### Data to examine

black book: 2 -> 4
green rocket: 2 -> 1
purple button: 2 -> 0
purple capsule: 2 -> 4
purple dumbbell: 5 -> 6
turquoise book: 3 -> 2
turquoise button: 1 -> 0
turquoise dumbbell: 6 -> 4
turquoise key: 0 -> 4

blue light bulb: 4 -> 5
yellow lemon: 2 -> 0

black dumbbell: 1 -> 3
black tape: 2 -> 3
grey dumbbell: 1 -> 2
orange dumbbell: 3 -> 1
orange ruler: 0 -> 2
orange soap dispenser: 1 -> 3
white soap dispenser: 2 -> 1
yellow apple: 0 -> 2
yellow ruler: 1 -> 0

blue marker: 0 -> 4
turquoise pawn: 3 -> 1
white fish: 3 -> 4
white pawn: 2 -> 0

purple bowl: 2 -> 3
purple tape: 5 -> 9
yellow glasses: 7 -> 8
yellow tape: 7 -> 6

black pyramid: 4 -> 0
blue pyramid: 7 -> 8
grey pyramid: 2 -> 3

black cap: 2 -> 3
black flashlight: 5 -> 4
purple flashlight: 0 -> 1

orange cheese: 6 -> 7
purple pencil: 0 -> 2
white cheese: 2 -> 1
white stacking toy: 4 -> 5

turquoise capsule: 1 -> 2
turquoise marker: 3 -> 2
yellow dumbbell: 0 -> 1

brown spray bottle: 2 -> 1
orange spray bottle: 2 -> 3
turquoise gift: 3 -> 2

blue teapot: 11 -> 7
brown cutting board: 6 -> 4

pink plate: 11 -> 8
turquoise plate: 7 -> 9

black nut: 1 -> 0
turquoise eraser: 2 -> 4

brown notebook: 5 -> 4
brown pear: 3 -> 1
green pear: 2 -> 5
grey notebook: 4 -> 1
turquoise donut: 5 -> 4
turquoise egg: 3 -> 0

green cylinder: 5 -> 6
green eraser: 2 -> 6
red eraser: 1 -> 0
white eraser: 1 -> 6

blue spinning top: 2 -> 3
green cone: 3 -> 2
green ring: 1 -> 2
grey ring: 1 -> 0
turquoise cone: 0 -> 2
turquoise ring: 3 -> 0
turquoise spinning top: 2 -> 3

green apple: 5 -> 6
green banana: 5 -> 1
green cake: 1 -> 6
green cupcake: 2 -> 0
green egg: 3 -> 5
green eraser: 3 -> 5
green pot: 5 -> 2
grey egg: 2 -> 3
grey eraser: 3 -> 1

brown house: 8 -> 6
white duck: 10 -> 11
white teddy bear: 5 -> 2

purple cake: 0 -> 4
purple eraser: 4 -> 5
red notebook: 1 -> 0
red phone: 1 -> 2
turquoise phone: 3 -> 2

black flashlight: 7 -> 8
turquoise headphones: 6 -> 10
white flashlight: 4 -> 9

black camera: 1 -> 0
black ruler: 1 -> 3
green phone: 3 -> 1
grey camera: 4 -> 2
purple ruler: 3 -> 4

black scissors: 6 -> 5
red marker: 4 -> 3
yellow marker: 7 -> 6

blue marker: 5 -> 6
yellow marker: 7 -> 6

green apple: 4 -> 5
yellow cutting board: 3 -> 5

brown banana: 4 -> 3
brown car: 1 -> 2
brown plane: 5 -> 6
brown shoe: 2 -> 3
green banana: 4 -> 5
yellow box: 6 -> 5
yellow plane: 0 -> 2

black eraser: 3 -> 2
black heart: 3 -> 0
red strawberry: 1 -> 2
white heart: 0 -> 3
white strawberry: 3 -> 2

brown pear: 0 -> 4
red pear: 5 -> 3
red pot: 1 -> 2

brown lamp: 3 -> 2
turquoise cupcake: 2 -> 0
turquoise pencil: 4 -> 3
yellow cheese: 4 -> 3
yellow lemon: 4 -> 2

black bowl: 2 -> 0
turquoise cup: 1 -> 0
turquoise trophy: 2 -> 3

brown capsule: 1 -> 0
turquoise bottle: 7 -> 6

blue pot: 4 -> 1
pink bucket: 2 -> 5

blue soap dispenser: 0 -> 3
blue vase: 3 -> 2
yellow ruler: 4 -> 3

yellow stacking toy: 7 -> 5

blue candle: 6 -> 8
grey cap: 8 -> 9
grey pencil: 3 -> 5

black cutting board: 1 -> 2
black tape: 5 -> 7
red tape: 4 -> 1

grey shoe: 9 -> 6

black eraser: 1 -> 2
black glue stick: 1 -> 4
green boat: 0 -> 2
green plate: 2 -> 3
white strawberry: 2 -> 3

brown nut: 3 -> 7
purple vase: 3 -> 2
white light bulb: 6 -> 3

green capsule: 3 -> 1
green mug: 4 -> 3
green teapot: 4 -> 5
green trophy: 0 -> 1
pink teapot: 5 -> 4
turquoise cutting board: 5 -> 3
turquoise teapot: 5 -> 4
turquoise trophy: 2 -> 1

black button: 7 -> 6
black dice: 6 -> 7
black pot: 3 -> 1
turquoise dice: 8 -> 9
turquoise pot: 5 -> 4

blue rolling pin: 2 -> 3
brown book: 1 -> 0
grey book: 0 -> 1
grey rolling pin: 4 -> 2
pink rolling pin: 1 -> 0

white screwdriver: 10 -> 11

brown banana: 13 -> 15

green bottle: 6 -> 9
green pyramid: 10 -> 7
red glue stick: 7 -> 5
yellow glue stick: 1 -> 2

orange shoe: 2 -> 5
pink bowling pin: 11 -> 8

### Task to carry out
Give back the listing exactly, please, from its first line to the line containing "turquoise ring: 3 -> 0", inclusive, and nothing past that line.

### Solution to this task
black book: 2 -> 4
green rocket: 2 -> 1
purple button: 2 -> 0
purple capsule: 2 -> 4
purple dumbbell: 5 -> 6
turquoise book: 3 -> 2
turquoise button: 1 -> 0
turquoise dumbbell: 6 -> 4
turquoise key: 0 -> 4

blue light bulb: 4 -> 5
yellow lemon: 2 -> 0

black dumbbell: 1 -> 3
black tape: 2 -> 3
grey dumbbell: 1 -> 2
orange dumbbell: 3 -> 1
orange ruler: 0 -> 2
orange soap dispenser: 1 -> 3
white soap dispenser: 2 -> 1
yellow apple: 0 -> 2
yellow ruler: 1 -> 0

blue marker: 0 -> 4
turquoise pawn: 3 -> 1
white fish: 3 -> 4
white pawn: 2 -> 0

purple bowl: 2 -> 3
purple tape: 5 -> 9
yellow glasses: 7 -> 8
yellow tape: 7 -> 6

black pyramid: 4 -> 0
blue pyramid: 7 -> 8
grey pyramid: 2 -> 3

black cap: 2 -> 3
black flashlight: 5 -> 4
purple flashlight: 0 -> 1

orange cheese: 6 -> 7
purple pencil: 0 -> 2
white cheese: 2 -> 1
white stacking toy: 4 -> 5

turquoise capsule: 1 -> 2
turquoise marker: 3 -> 2
yellow dumbbell: 0 -> 1

brown spray bottle: 2 -> 1
orange spray bottle: 2 -> 3
turquoise gift: 3 -> 2

blue teapot: 11 -> 7
brown cutting board: 6 -> 4

pink plate: 11 -> 8
turquoise plate: 7 -> 9

black nut: 1 -> 0
turquoise eraser: 2 -> 4

brown notebook: 5 -> 4
brown pear: 3 -> 1
green pear: 2 -> 5
grey notebook: 4 -> 1
turquoise donut: 5 -> 4
turquoise egg: 3 -> 0

green cylinder: 5 -> 6
green eraser: 2 -> 6
red eraser: 1 -> 0
white eraser: 1 -> 6

blue spinning top: 2 -> 3
green cone: 3 -> 2
green ring: 1 -> 2
grey ring: 1 -> 0
turquoise cone: 0 -> 2
turquoise ring: 3 -> 0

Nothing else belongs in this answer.